== Segment start ==

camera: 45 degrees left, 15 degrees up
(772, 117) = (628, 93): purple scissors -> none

== Segment end ==
== Segment start ==

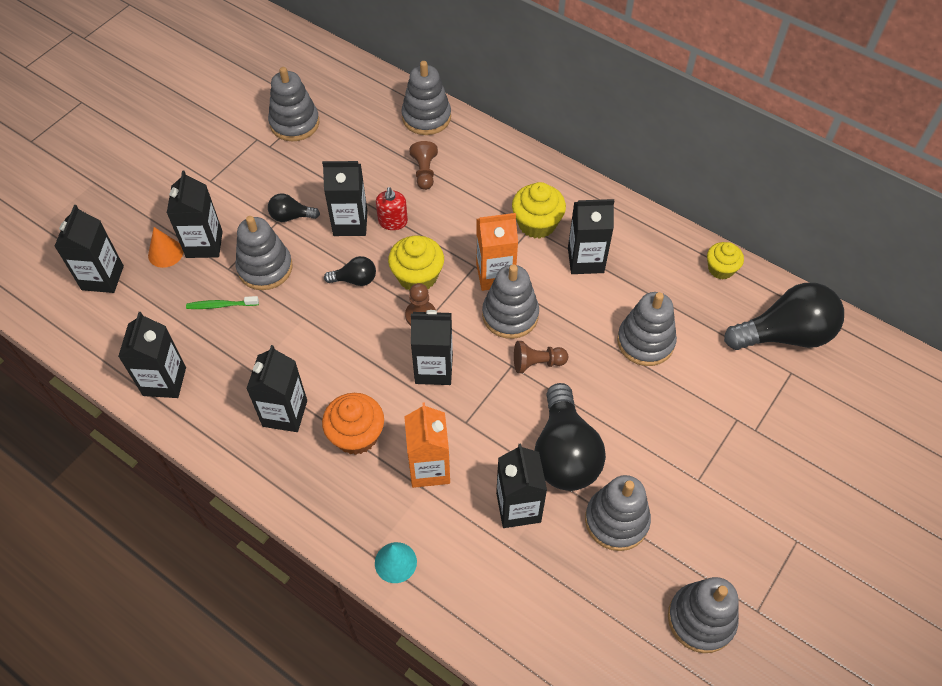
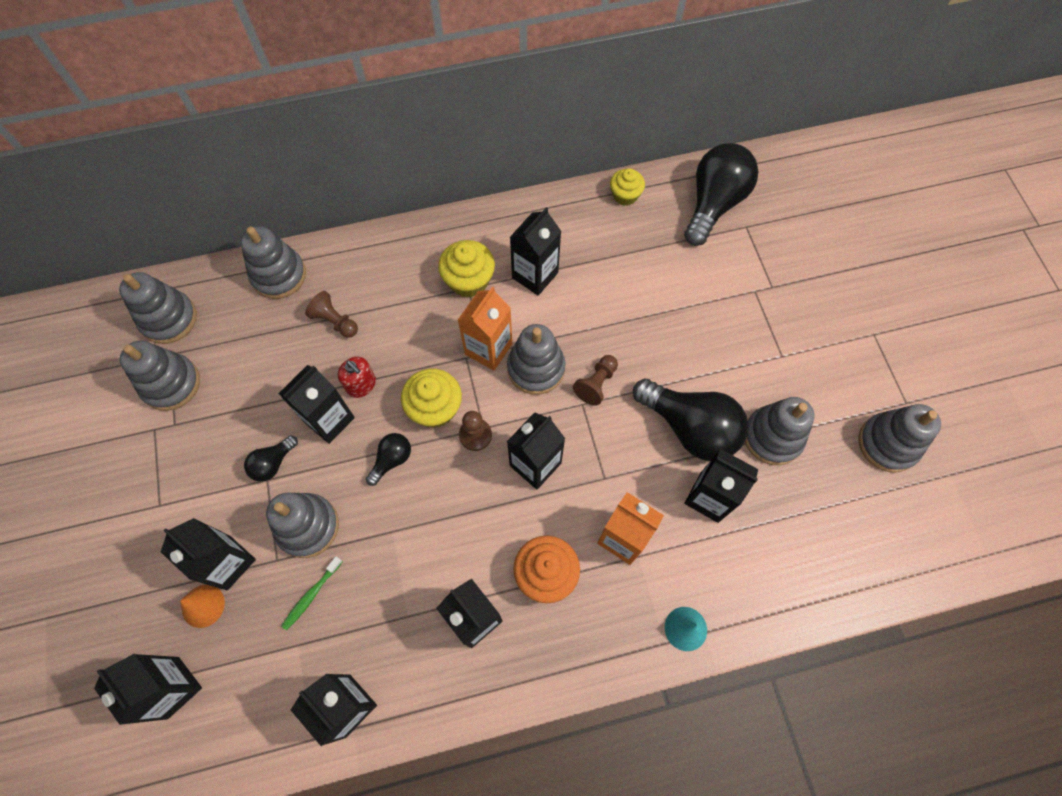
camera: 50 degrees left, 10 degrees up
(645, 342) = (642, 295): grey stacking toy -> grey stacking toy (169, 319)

== Segment end ==

TASK REQUIREMENTS:
The line above containing "camera: 45 degrees left, 15 degrees up", the line containing "(772, 117) = (628, 93): purple", and every line between them are to be transcribed exactly; no other line is wanted.

ANSWER SPACE:
camera: 45 degrees left, 15 degrees up
(772, 117) = (628, 93): purple scissors -> none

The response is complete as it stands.